## WHAT YOU NEED TO DO:
Write out exactly the lines between the line containing "Subject: <item>benign epithelium</item>." and the end of the records, counting both ends, and leave out all pictures.

## RECORDS FOR THIS EXERCISE:
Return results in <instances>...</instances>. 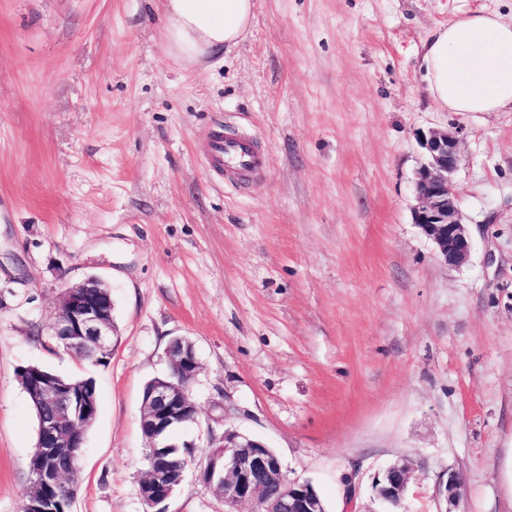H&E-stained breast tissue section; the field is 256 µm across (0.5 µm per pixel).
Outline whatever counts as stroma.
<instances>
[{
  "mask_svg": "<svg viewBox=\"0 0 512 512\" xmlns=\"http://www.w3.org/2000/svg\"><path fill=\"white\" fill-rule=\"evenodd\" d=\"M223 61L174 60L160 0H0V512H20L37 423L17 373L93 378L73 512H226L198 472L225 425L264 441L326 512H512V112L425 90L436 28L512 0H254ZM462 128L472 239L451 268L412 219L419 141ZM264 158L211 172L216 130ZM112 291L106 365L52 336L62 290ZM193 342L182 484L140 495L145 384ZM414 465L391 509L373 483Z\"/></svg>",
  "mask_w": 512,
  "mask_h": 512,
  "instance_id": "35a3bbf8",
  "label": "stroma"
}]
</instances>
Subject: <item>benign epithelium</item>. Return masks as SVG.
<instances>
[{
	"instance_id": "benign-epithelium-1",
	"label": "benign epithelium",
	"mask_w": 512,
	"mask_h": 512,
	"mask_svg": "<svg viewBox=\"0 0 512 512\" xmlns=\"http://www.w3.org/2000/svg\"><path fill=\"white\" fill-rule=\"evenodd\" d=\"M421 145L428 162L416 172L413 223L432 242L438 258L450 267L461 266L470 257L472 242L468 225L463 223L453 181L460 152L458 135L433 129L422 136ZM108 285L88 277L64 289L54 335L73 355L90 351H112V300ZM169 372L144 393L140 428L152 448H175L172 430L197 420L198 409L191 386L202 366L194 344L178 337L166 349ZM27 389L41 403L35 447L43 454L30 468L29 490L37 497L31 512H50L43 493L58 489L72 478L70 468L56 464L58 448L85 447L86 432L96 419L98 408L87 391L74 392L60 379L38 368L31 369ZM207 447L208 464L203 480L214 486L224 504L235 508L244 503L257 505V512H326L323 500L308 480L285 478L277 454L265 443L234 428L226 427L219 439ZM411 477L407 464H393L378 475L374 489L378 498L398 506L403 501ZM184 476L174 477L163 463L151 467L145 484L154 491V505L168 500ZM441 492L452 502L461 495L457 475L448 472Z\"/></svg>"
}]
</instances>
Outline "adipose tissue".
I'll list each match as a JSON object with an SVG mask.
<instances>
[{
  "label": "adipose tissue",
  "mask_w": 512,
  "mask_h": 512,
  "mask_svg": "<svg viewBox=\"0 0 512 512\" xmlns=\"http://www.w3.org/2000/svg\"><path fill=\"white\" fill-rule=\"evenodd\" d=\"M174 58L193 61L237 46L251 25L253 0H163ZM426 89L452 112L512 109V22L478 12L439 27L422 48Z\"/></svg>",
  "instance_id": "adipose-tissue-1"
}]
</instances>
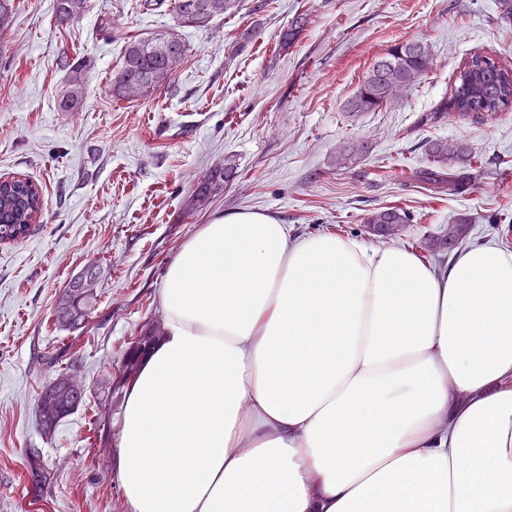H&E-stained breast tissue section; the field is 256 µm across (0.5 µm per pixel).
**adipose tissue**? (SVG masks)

## FINAL RESULT:
Subject: <item>benign epithelium</item>. Return masks as SVG.
<instances>
[{
	"instance_id": "benign-epithelium-1",
	"label": "benign epithelium",
	"mask_w": 512,
	"mask_h": 512,
	"mask_svg": "<svg viewBox=\"0 0 512 512\" xmlns=\"http://www.w3.org/2000/svg\"><path fill=\"white\" fill-rule=\"evenodd\" d=\"M421 145L428 162L416 172L413 223L432 242L438 258L450 267L461 266L470 257L472 242L468 225L463 223L453 181L460 152L458 135L433 129L422 136ZM108 285L88 277L64 289L54 335L73 355L90 351H112V300ZM169 372L144 393L140 428L152 448H175L172 430L197 420L198 409L191 386L202 366L194 344L178 337L166 349ZM27 389L41 403L35 447L43 454L30 468L29 490L37 497L31 512H50L43 493L58 489L72 478L70 468L56 464L58 448L85 447L86 432L96 419L98 408L87 391L74 392L60 379L38 368L31 369ZM207 447L208 464L203 480L214 486L224 504L235 508L244 503L257 505V512H326L323 500L308 480L285 478L277 454L265 443L234 428L226 427L219 439ZM411 477L407 464H393L378 475L374 489L378 498L398 506L403 501ZM184 476L174 477L163 463L151 467L145 484L154 491V505L168 500ZM441 492L452 502L461 495L457 475L448 472Z\"/></svg>"
}]
</instances>
Outline "adipose tissue".
I'll list each match as a JSON object with an SVG mask.
<instances>
[{
  "label": "adipose tissue",
  "mask_w": 512,
  "mask_h": 512,
  "mask_svg": "<svg viewBox=\"0 0 512 512\" xmlns=\"http://www.w3.org/2000/svg\"><path fill=\"white\" fill-rule=\"evenodd\" d=\"M174 58L193 61L237 46L251 25L253 0H163ZM426 89L452 112L512 109V22L478 12L439 27L422 48Z\"/></svg>",
  "instance_id": "adipose-tissue-1"
}]
</instances>
H&E-stained breast tissue section; the field is 256 µm across (0.5 µm per pixel).
**adipose tissue**? (SVG masks)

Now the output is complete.